To-do item: Output exactly the lines from the line that has "building: none -> [71,42,165,139]" through the last line of the data below, with no pictures.

*** Block opens ***

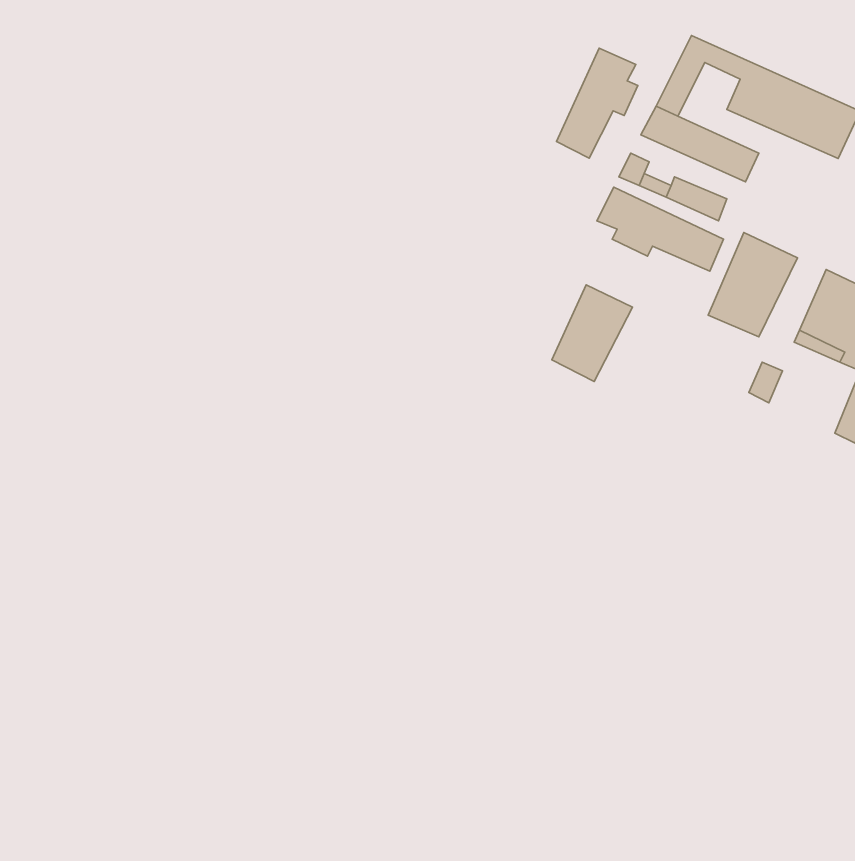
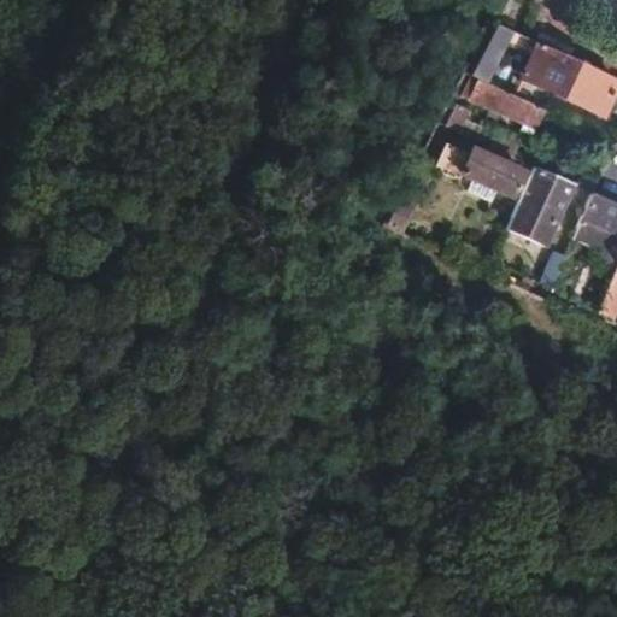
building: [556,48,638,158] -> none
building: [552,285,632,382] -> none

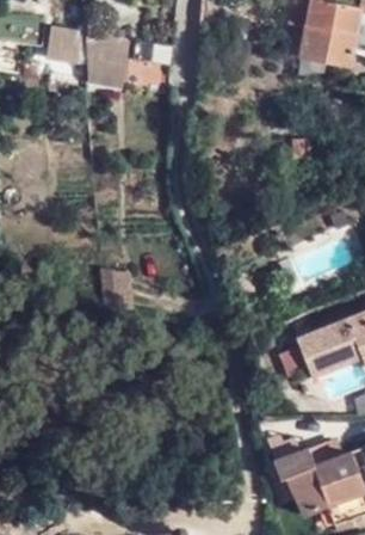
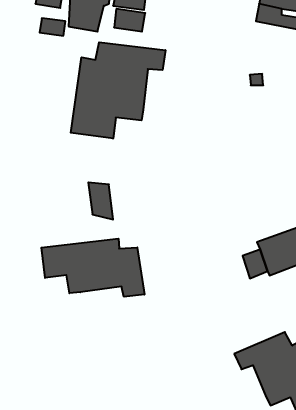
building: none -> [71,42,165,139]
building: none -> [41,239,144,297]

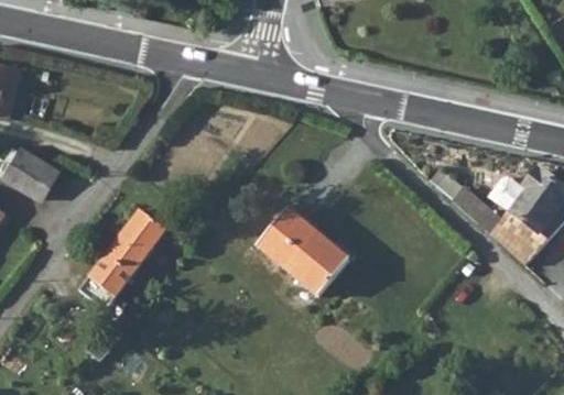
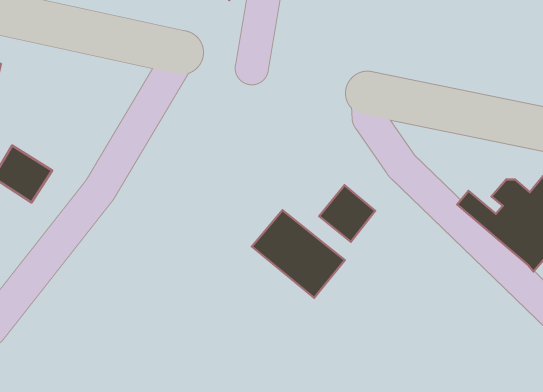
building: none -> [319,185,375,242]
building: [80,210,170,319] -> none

*** Block closes ***

Worked solution:
building: none -> [71,42,165,139]
building: none -> [41,239,144,297]

building: none -> [319,185,375,242]
building: [80,210,170,319] -> none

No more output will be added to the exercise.